TASK DIRECTIONS:
In the entries below, spot each line with the word "none" and copy it.

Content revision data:

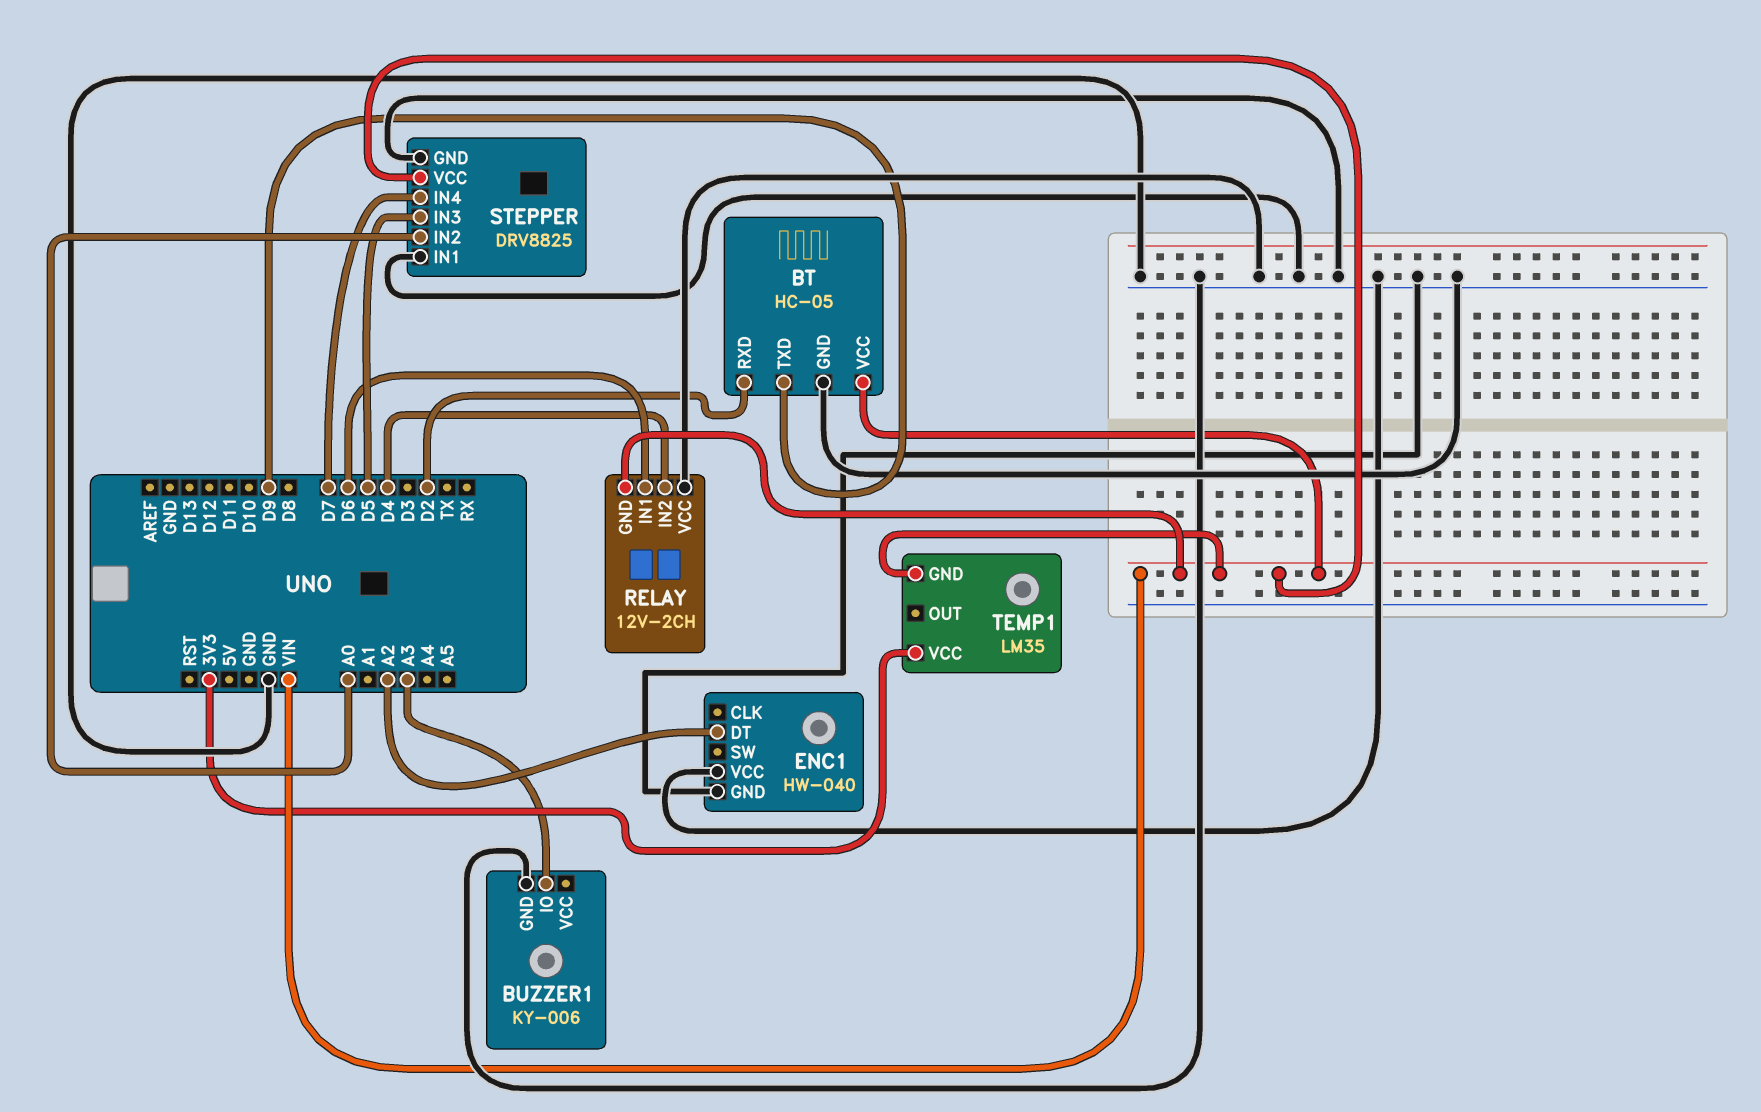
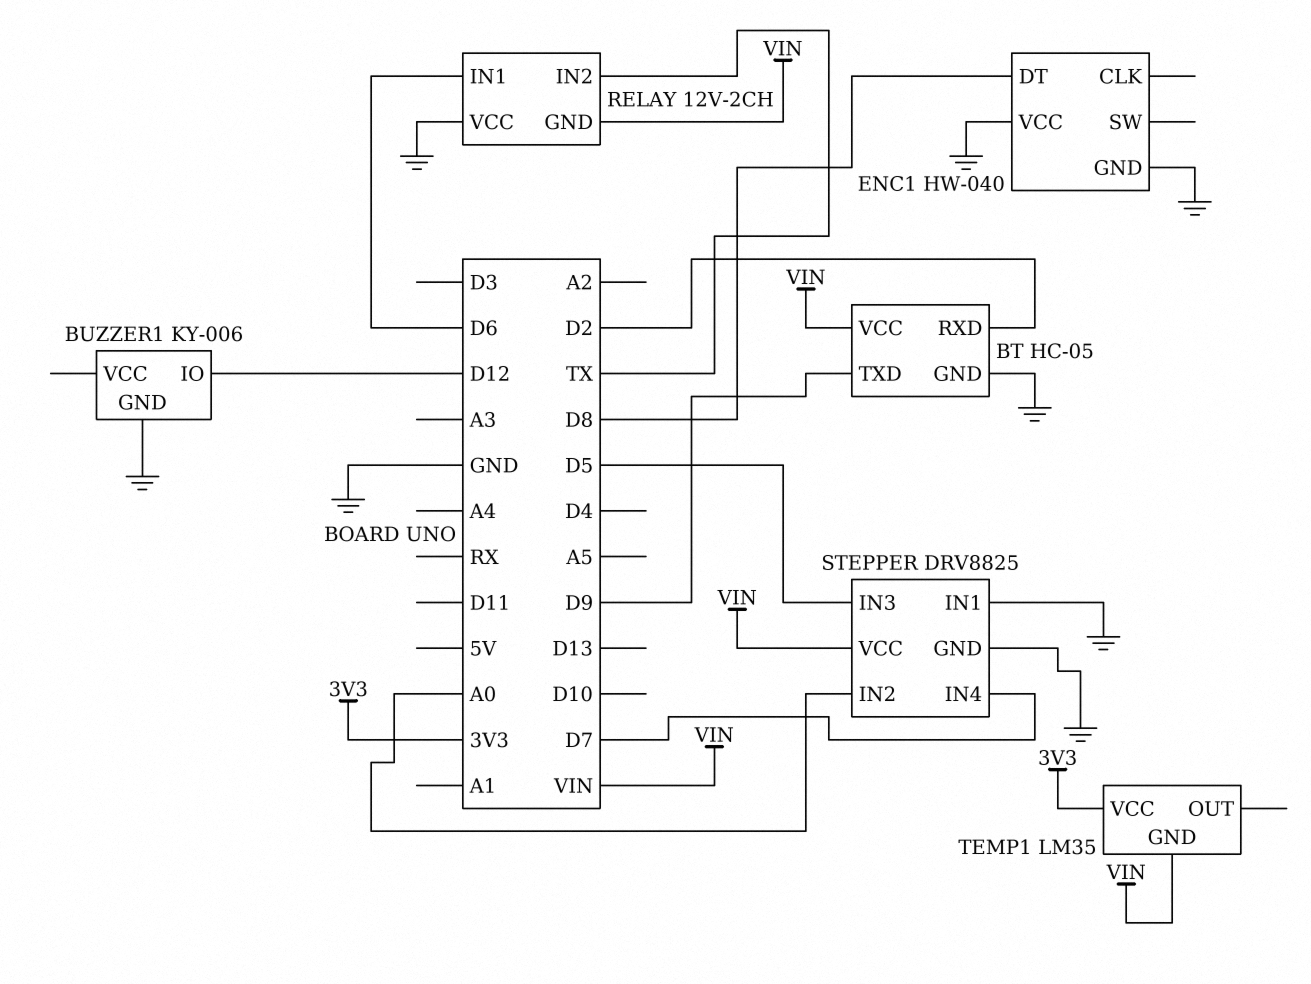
BUZZER1 pin IO: A3 -> D12
ENC1 pin DT: A2 -> D8
RELAY pin IN2: D4 -> TX

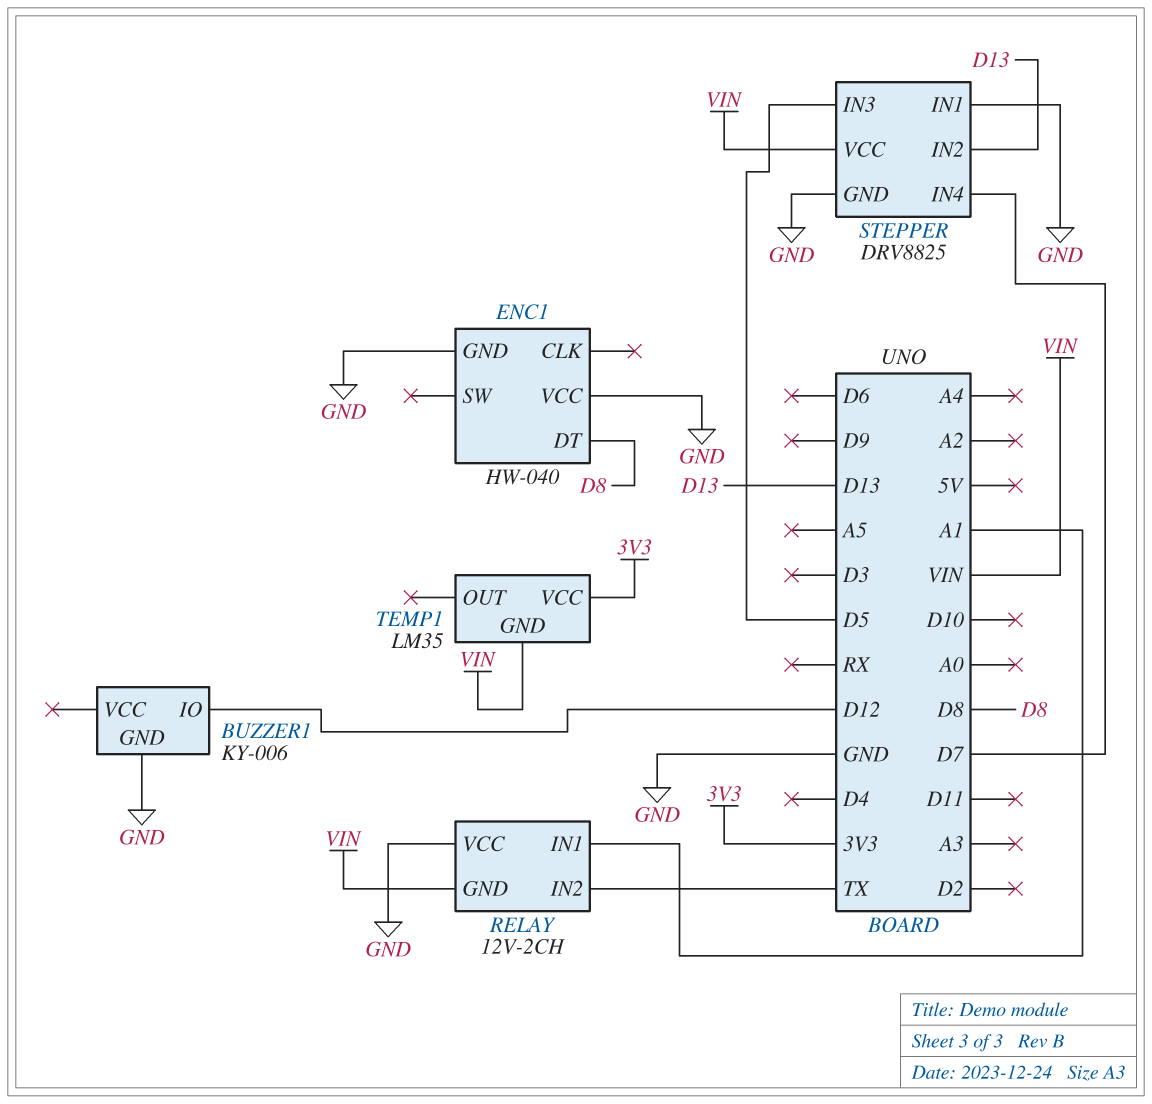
BT: HC-05 -> none
BT pin GND: GND -> none
BT pin RXD: D2 -> none
BT pin TXD: D9 -> none
BT pin VCC: VIN -> none
RELAY pin IN1: D6 -> A1
STEPPER pin IN2: A0 -> D13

EXPECTED ANSWER:
BT: HC-05 -> none
BT pin GND: GND -> none
BT pin RXD: D2 -> none
BT pin TXD: D9 -> none
BT pin VCC: VIN -> none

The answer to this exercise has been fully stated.